- [TASK BRIEF]
Starting at the line that contains "Q101: PNP BD140", copy each line through the end of the listing below. Include both ends and output nothing more.

━━━━━━━━━━━━━━━━━━━━━━━━━━━━━━

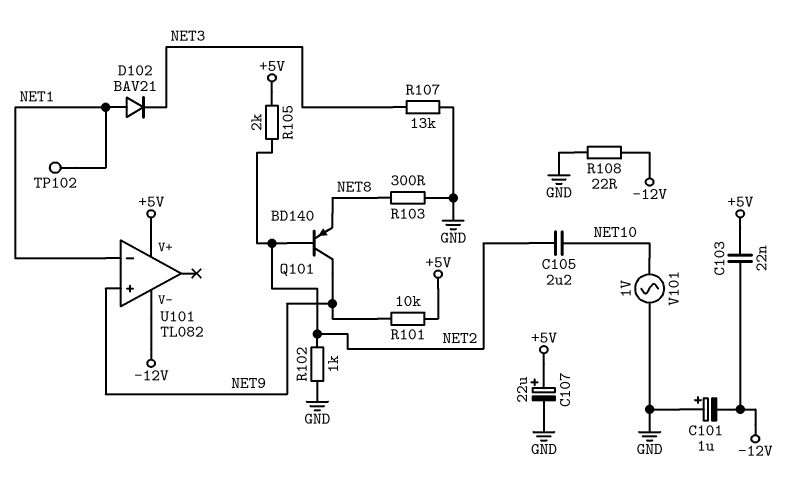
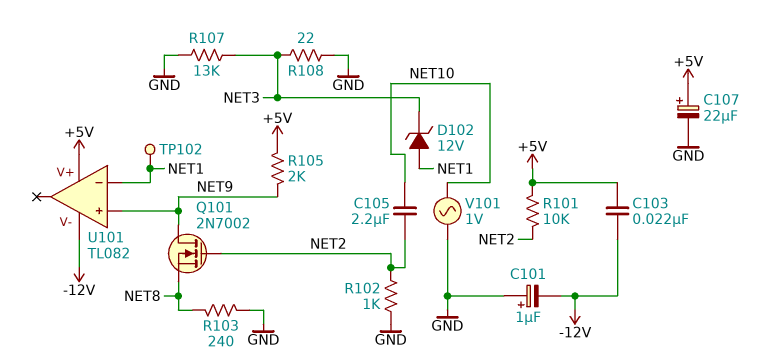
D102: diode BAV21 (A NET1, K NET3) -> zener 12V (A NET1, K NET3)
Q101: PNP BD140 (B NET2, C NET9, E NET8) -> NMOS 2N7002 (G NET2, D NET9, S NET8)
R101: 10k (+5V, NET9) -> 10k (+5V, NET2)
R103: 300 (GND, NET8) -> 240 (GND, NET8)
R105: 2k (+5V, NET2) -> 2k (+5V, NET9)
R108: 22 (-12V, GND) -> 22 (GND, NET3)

━━━━━━━━━━━━━━━━━━━━━━━━━━━━━━

- [SOLUTION FOR THIS EXERCISE]
Q101: PNP BD140 (B NET2, C NET9, E NET8) -> NMOS 2N7002 (G NET2, D NET9, S NET8)
R101: 10k (+5V, NET9) -> 10k (+5V, NET2)
R103: 300 (GND, NET8) -> 240 (GND, NET8)
R105: 2k (+5V, NET2) -> 2k (+5V, NET9)
R108: 22 (-12V, GND) -> 22 (GND, NET3)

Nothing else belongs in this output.